● **Problem description**:
Taking the line with "(745, 185) = (790, 311): orange" as the first and the line with "(794, 389) = (334, 122): turquoise" as the last, set down exactly every line in that range from the entries below, and no more.

** Opening Data for this exercise block **

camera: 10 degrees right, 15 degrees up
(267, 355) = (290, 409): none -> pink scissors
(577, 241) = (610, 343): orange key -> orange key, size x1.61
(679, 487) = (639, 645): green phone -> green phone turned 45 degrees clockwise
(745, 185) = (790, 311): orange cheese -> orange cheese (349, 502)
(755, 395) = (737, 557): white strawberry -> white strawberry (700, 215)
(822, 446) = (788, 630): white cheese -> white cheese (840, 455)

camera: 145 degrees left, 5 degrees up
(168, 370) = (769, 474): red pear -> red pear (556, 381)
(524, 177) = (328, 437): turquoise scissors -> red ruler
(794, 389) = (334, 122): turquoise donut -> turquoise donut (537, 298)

** Closing Data for this exercise block **
** Opening Data for this exercise block **

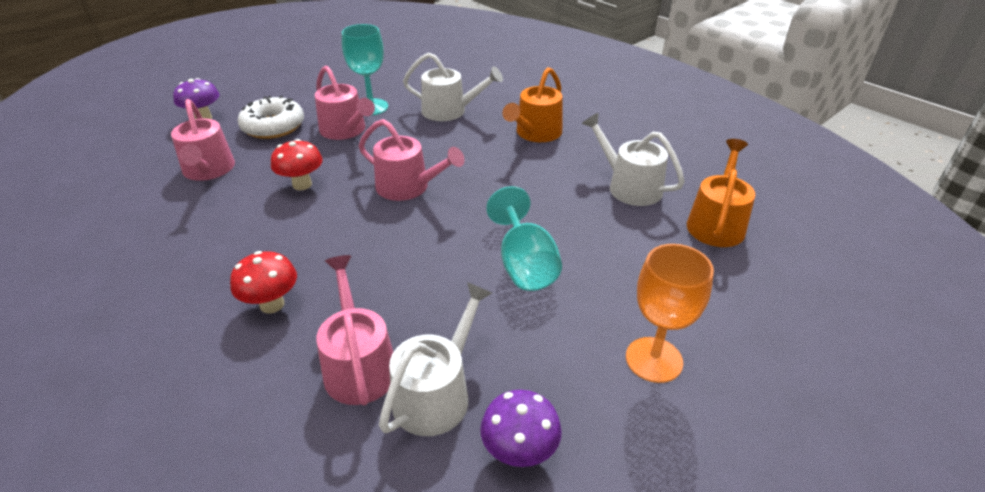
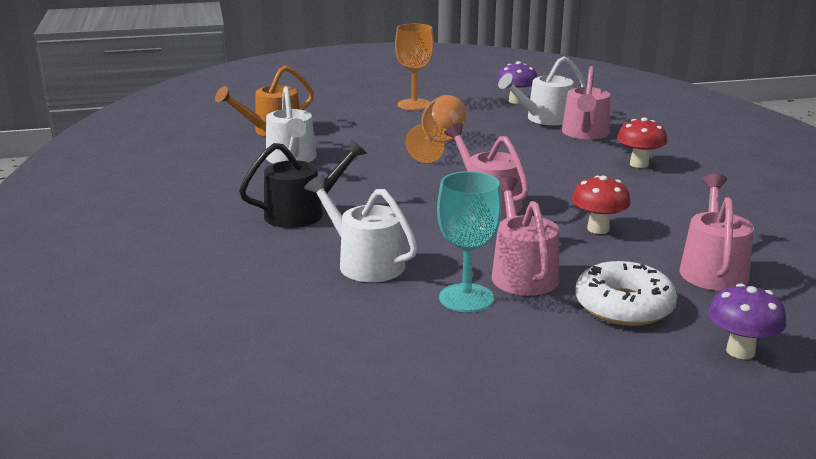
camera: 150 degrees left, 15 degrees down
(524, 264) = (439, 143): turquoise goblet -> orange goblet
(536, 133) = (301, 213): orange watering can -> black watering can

** Closing Data for this exercise block **

● **Solution for this problem**:
(745, 185) = (790, 311): orange cheese -> orange cheese (349, 502)
(755, 395) = (737, 557): white strawberry -> white strawberry (700, 215)
(822, 446) = (788, 630): white cheese -> white cheese (840, 455)

camera: 145 degrees left, 5 degrees up
(168, 370) = (769, 474): red pear -> red pear (556, 381)
(524, 177) = (328, 437): turquoise scissors -> red ruler
(794, 389) = (334, 122): turquoise donut -> turquoise donut (537, 298)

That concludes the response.